Work instructions –
An acceptable response holds only the line containing "yellow diamond: moved 2 px left, 2 px down" and every line after it to the end of the records, each reproduced exactly.

▼

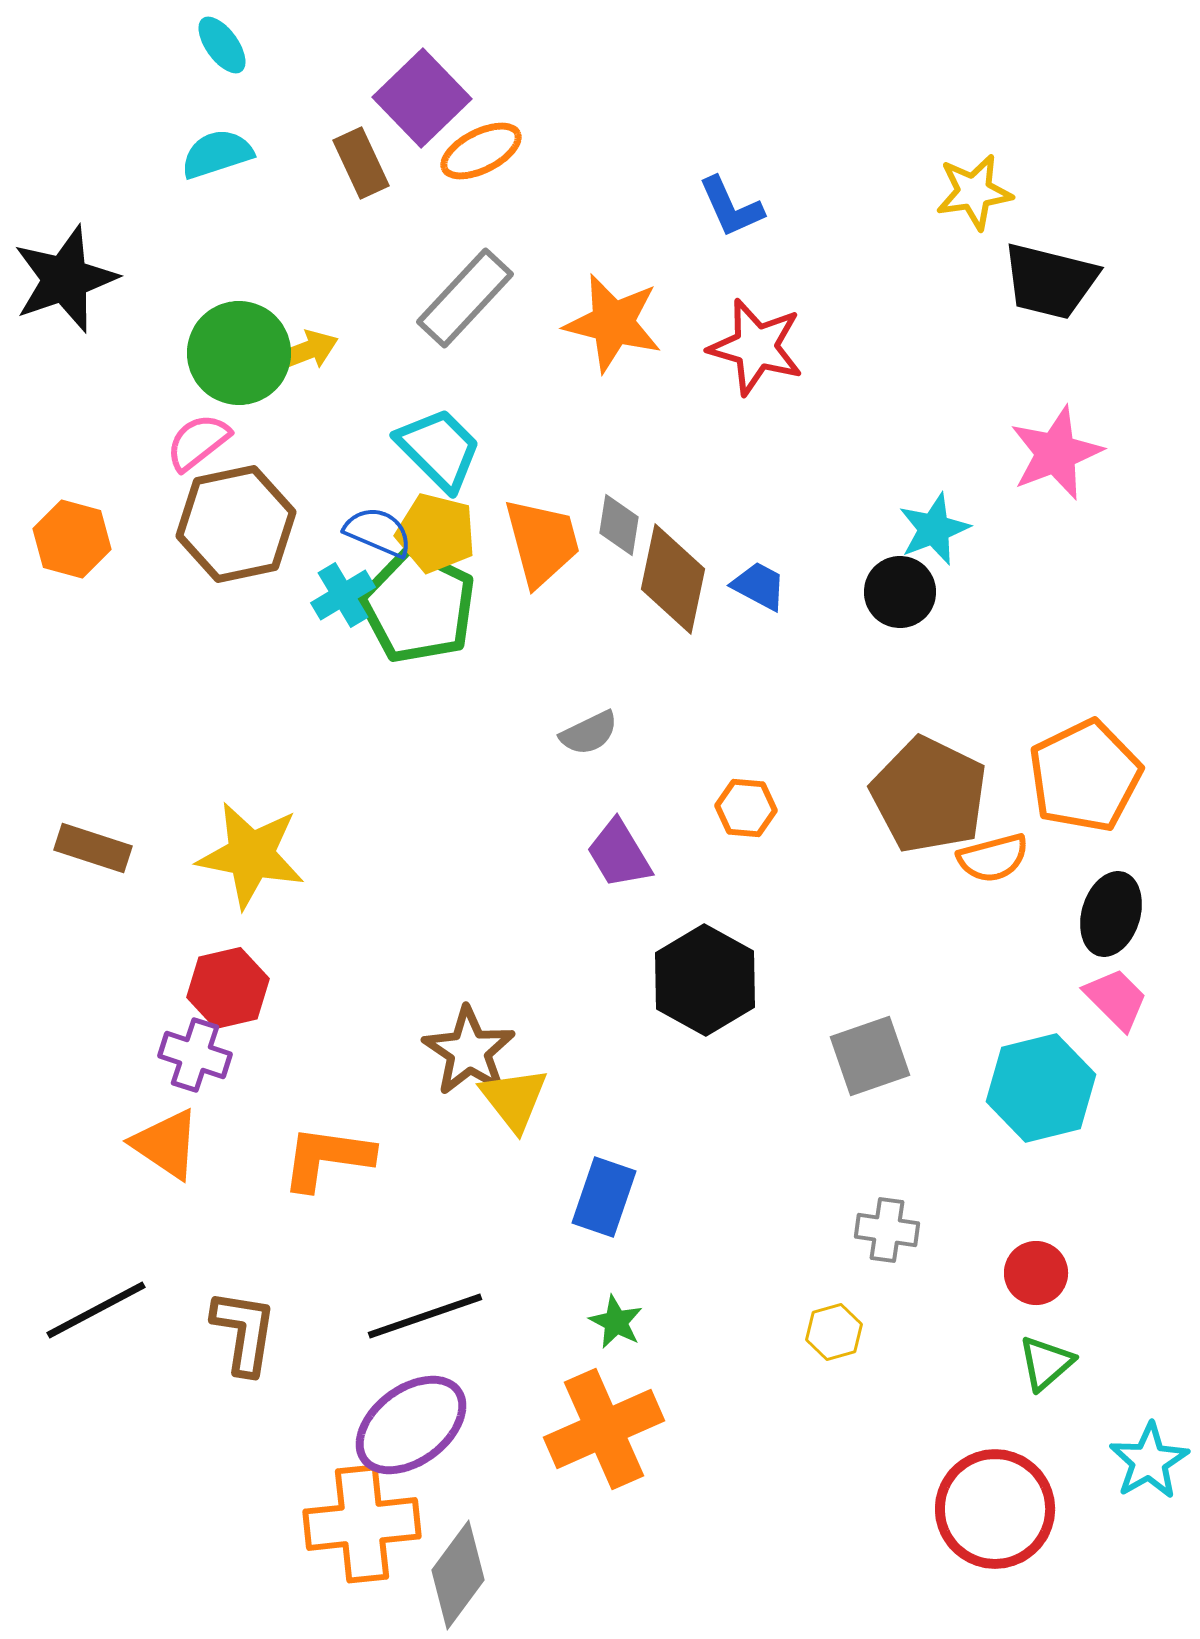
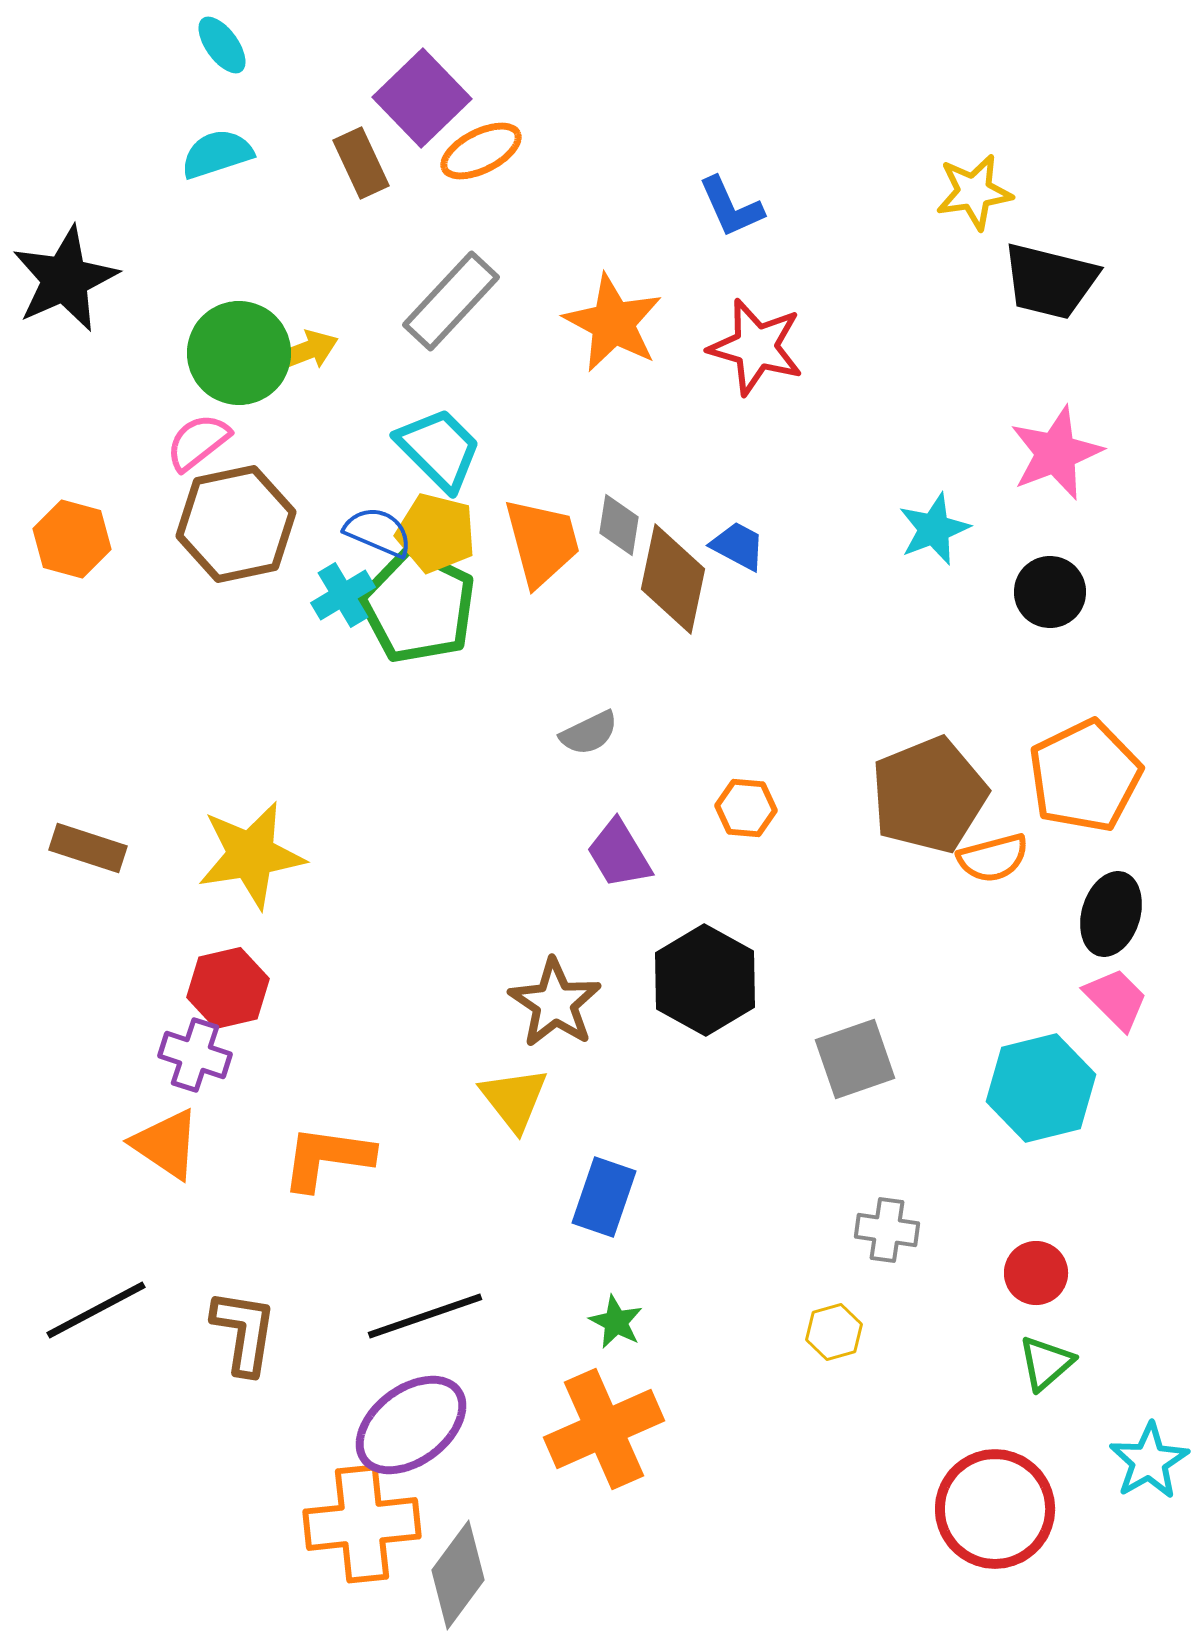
black star at (65, 279): rotated 5 degrees counterclockwise
gray rectangle at (465, 298): moved 14 px left, 3 px down
orange star at (613, 323): rotated 14 degrees clockwise
blue trapezoid at (759, 586): moved 21 px left, 40 px up
black circle at (900, 592): moved 150 px right
brown pentagon at (929, 795): rotated 24 degrees clockwise
brown rectangle at (93, 848): moved 5 px left
yellow star at (251, 855): rotated 20 degrees counterclockwise
brown star at (469, 1051): moved 86 px right, 48 px up
gray square at (870, 1056): moved 15 px left, 3 px down
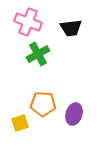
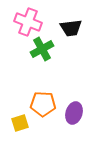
green cross: moved 4 px right, 5 px up
purple ellipse: moved 1 px up
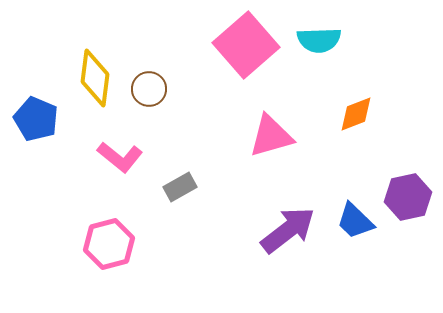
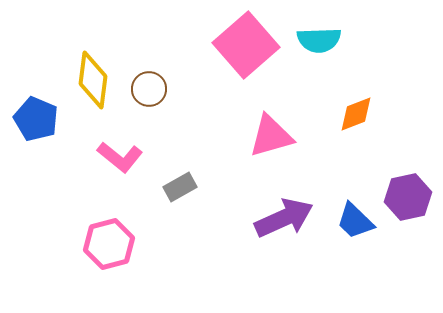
yellow diamond: moved 2 px left, 2 px down
purple arrow: moved 4 px left, 12 px up; rotated 14 degrees clockwise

▲

Result below –
yellow diamond: moved 2 px left, 2 px down
purple arrow: moved 4 px left, 12 px up; rotated 14 degrees clockwise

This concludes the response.